Objective: Please count how many of the rows below contain the string "tuplet", and reply with only that number.

━━━

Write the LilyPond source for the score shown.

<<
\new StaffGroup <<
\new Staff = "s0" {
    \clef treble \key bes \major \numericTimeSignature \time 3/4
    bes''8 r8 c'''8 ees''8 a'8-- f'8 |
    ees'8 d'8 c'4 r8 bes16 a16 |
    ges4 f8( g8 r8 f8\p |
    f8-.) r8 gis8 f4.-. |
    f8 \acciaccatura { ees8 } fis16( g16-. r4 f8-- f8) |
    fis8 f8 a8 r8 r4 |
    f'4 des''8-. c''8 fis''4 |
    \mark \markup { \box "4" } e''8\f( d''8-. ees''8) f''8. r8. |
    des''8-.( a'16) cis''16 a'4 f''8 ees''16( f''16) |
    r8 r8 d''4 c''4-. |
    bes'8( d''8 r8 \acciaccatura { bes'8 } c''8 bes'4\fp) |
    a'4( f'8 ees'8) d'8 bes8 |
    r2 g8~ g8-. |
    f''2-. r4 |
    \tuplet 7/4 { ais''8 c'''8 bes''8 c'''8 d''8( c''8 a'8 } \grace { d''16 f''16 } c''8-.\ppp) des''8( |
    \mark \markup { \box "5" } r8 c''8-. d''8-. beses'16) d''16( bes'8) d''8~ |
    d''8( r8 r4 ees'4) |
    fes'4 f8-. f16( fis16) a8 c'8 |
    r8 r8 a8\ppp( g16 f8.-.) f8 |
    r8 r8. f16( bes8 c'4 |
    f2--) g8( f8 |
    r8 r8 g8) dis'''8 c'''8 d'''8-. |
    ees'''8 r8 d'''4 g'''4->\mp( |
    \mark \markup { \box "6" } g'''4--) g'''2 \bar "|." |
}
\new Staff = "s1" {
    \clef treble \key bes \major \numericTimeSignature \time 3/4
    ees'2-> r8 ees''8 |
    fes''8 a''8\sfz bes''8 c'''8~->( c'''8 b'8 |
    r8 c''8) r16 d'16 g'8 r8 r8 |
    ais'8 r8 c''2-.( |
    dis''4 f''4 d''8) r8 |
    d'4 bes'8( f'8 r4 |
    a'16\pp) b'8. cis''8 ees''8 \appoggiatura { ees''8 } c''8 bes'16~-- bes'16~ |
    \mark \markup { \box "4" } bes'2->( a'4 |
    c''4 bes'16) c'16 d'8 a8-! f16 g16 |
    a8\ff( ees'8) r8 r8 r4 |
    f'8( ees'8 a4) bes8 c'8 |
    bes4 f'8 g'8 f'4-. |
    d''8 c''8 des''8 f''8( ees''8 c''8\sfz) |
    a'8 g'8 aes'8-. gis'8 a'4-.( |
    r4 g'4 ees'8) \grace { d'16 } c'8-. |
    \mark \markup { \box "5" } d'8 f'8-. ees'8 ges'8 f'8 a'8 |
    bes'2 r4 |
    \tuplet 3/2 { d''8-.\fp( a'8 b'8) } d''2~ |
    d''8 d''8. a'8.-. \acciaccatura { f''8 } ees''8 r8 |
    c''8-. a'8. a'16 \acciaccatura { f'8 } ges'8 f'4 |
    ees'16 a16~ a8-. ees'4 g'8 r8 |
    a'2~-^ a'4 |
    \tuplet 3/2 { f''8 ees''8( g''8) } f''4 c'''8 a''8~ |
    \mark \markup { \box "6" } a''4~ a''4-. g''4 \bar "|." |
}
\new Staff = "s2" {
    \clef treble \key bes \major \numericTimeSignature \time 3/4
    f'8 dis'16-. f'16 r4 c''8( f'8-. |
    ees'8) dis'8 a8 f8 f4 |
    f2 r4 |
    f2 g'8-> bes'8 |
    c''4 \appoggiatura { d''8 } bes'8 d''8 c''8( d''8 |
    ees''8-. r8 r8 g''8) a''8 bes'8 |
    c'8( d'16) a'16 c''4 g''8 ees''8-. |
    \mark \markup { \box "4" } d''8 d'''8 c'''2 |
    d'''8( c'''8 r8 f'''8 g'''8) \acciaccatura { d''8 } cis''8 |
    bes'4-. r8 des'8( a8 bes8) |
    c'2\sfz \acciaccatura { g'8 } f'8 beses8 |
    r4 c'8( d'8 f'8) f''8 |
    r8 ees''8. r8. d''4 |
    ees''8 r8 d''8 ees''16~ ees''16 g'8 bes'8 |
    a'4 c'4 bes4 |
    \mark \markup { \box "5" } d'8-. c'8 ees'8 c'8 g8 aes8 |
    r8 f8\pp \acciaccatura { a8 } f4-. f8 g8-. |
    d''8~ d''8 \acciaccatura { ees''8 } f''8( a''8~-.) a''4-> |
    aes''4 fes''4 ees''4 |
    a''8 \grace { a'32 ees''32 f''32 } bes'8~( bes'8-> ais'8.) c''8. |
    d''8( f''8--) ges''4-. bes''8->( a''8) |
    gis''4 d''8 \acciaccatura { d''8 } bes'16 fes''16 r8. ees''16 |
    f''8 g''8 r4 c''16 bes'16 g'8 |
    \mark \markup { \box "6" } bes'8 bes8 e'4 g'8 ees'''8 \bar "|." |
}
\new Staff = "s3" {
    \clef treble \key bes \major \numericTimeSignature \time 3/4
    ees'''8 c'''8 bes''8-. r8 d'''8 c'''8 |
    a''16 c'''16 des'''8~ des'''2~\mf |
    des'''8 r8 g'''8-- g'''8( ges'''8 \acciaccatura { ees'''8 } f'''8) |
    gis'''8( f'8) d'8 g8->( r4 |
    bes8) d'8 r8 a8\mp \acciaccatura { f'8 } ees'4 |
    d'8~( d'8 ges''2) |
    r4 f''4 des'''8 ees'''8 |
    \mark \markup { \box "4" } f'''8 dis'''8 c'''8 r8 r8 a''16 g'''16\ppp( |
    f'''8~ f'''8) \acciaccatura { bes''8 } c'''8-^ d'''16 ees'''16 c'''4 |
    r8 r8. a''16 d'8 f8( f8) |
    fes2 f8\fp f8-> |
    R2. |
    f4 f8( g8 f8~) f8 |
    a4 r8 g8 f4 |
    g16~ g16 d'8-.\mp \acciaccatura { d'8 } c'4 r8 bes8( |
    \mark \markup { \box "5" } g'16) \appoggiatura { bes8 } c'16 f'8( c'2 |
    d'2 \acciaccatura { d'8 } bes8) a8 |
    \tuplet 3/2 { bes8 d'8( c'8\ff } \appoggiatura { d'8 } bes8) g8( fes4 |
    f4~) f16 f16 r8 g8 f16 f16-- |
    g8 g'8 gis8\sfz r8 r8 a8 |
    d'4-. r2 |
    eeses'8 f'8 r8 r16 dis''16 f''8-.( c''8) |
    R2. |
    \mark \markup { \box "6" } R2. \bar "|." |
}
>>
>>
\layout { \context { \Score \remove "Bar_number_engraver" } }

━━━

Solution to this problem: 4